• _MATERIAL FOR THIS EXERCISE_
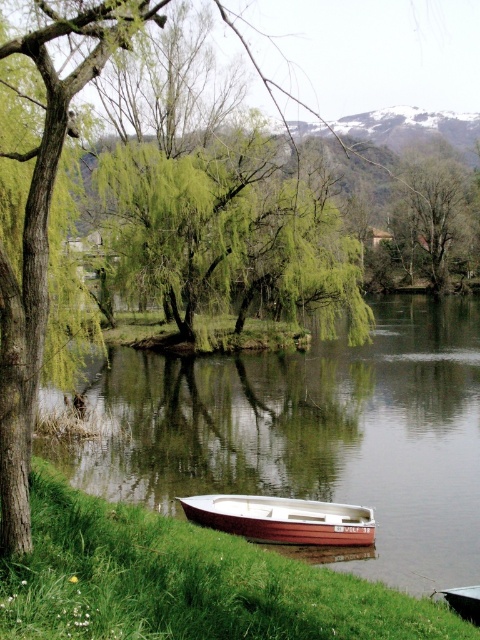
Consider the image. Between smooth brown water at lower center and wooden boat at lower center, which one appears on the right side from the viewer's perspective?

From the viewer's perspective, smooth brown water at lower center appears more on the right side.

Is smooth brown water at lower center bigger than wooden boat at lower center?

Indeed, smooth brown water at lower center has a larger size compared to wooden boat at lower center.

Is point (415, 397) in front of point (253, 524)?

No, (415, 397) is further to viewer.

You are a GUI agent. You are given a task and a screenshot of the screen. Output one action in this format:
    pyautogui.click(x=<x>, y=<y>)
    Task: Click on the smooth brown water at lower center
    
    Given the screenshot: What is the action you would take?
    pyautogui.click(x=312, y=433)

Who is more forward, (191, 621) or (468, 266)?

Point (191, 621) is more forward.

Is point (58, 625) behind point (431, 182)?

No, (58, 625) is in front of (431, 182).

Locate an element on the screen. The width and height of the screenshot is (480, 640). green grass at lower left is located at coordinates (186, 582).

Between wooden boat at lower center and white wooden boat at lower center, which one has less height?

With less height is white wooden boat at lower center.

At what (x,y) coordinates should I click in order to perform the action: click on wooden boat at lower center. Please return your answer as a coordinate pair (x, y). This screenshot has width=480, height=640. Looking at the image, I should click on (283, 518).

Where is `wooden boat at lower center`? The image size is (480, 640). wooden boat at lower center is located at coordinates (283, 518).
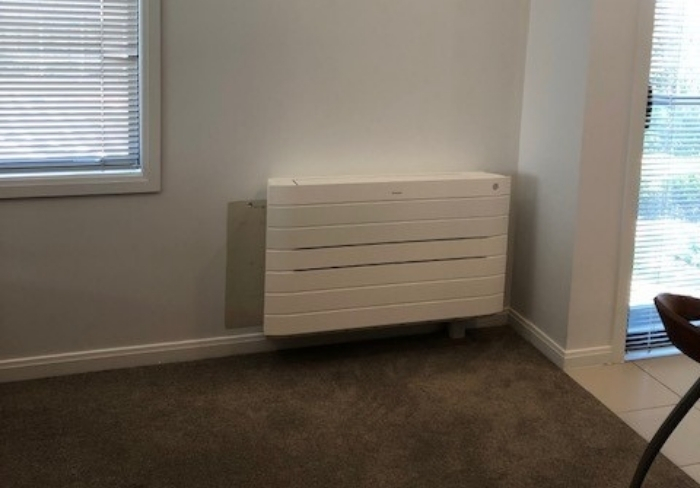
Where is `window with white blinds`? The width and height of the screenshot is (700, 488). window with white blinds is located at coordinates (32, 72).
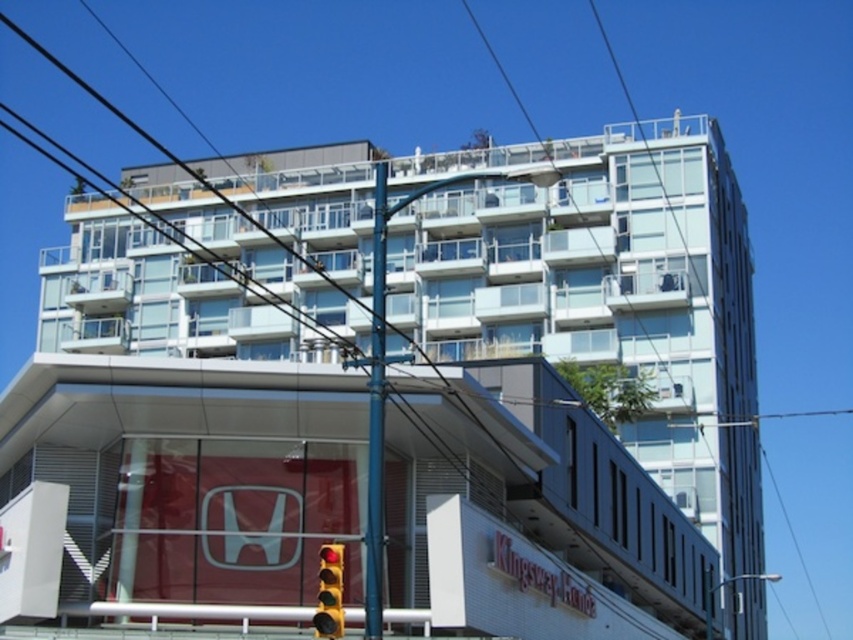
Does red glass traffic light at lower center have a smaller size compared to clear blue wire at upper center?

Indeed, red glass traffic light at lower center has a smaller size compared to clear blue wire at upper center.

Is red glass traffic light at lower center thinner than clear blue wire at upper center?

Yes.

Is point (322, 627) less distant than point (693, 422)?

Yes, it is.

This screenshot has width=853, height=640. In order to click on red glass traffic light at lower center in this screenshot , I will do `click(329, 593)`.

Can you confirm if transparent glass power line at upper center is positioned to the left of red glass traffic light at lower center?

Yes, transparent glass power line at upper center is to the left of red glass traffic light at lower center.

Which is more to the right, transparent glass power line at upper center or red glass traffic light at lower center?

From the viewer's perspective, red glass traffic light at lower center appears more on the right side.

Is point (202, 179) closer to camera compared to point (340, 582)?

No, it is not.

Find the location of a particular element. This screenshot has height=640, width=853. transparent glass power line at upper center is located at coordinates (126, 120).

Can you confirm if transparent glass building at center is bigger than clear blue wire at upper center?

Yes.

Is point (16, 412) in front of point (727, 422)?

Yes, point (16, 412) is in front of point (727, 422).

Does point (393, 554) come farther from viewer compared to point (717, 422)?

No, it is not.

Find the location of `transparent glass building at center`. transparent glass building at center is located at coordinates (573, 397).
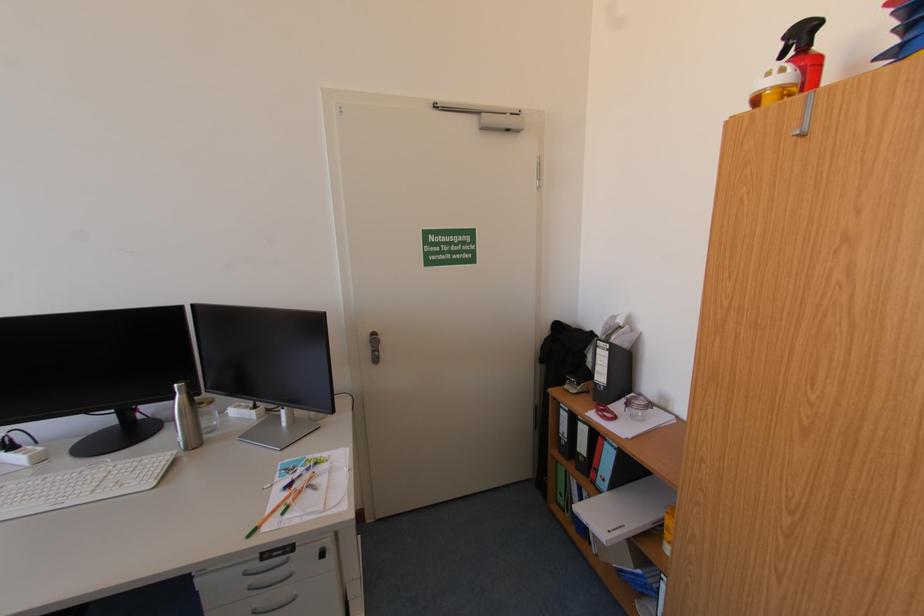
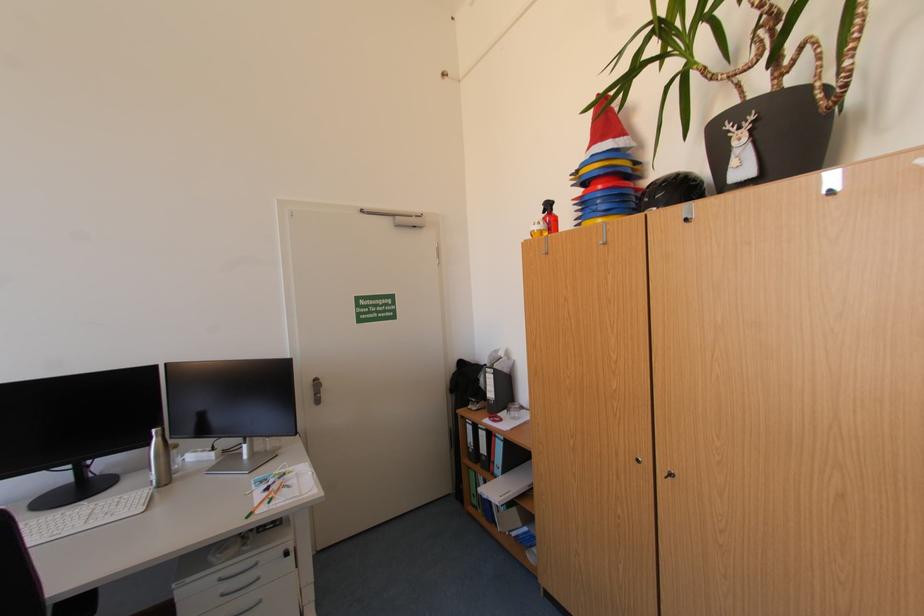
In the second image, find the point that corresponds to (x=188, y=309) in the first image.

(164, 368)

• _JOB_
Recast the lines between the one holding "Who is more" and the one holding "Locate an element", inclusive, as a Markdown table with the columns Row and Line, omitting blank lines.

• _RESULT OF THE TASK_
| Row | Line |
|---|---|
| 1 | Who is more forward, (191, 621) or (468, 266)? |
| 2 | Point (191, 621) is more forward. |
| 3 | Is point (58, 625) behind point (431, 182)? |
| 4 | No, (58, 625) is in front of (431, 182). |
| 5 | Locate an element on the screen. The width and height of the screenshot is (480, 640). green grass at lower left is located at coordinates (186, 582). |